Return the records word for word. Pictures do not belong in the copy.

Provided entries
******************************
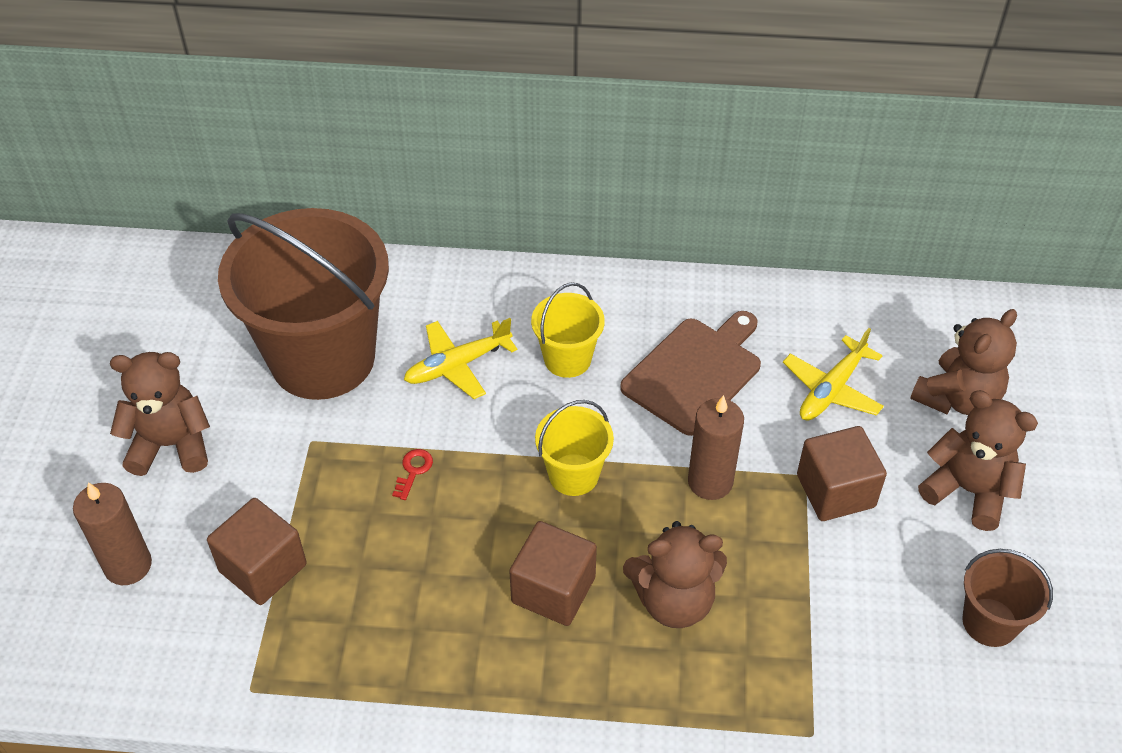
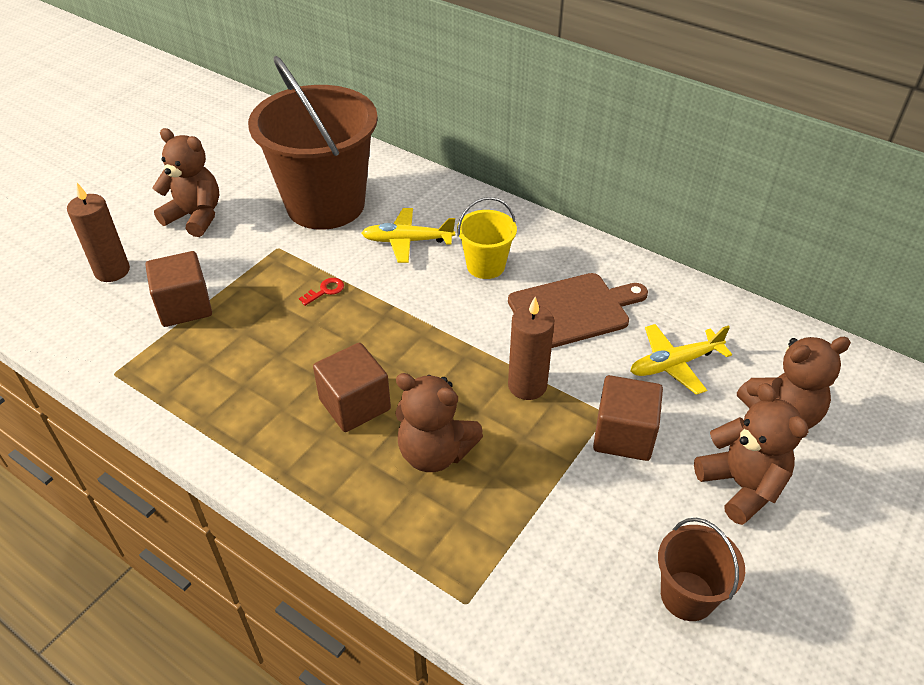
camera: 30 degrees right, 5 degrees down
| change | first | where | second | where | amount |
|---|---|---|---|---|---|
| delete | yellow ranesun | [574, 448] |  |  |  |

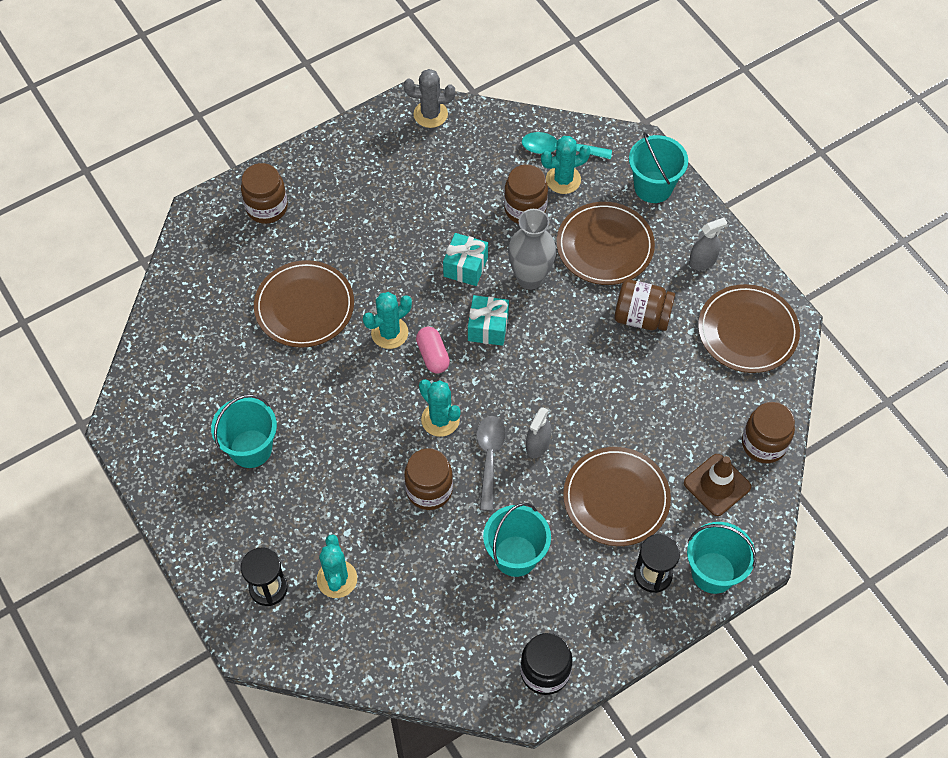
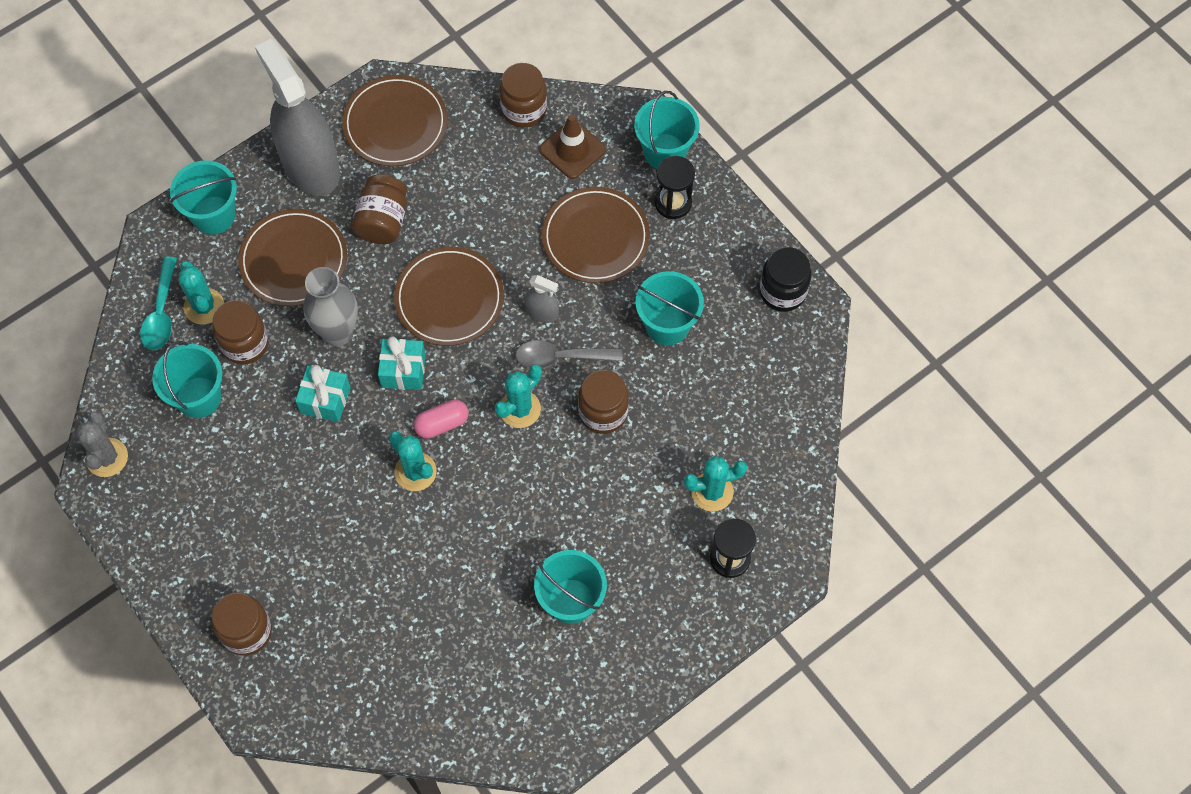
camera: 95 degrees left, 5 degrees up
| change | first | where | second | where | amount |
|---|---|---|---|---|---|
| move | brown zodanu | [304, 304] |  | [449, 296] |  |
| resize | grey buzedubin | [708, 244] |  | [297, 117] | x2.42 |
| insert |  |  | turquoise ranesun | [187, 379] |  |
******************************
Solution to this task
camera: 30 degrees right, 5 degrees down
| change | first | where | second | where | amount |
|---|---|---|---|---|---|
| delete | yellow ranesun | [574, 448] |  |  |  |

camera: 95 degrees left, 5 degrees up
| change | first | where | second | where | amount |
|---|---|---|---|---|---|
| move | brown zodanu | [304, 304] |  | [449, 296] |  |
| resize | grey buzedubin | [708, 244] |  | [297, 117] | x2.42 |
| insert |  |  | turquoise ranesun | [187, 379] |  |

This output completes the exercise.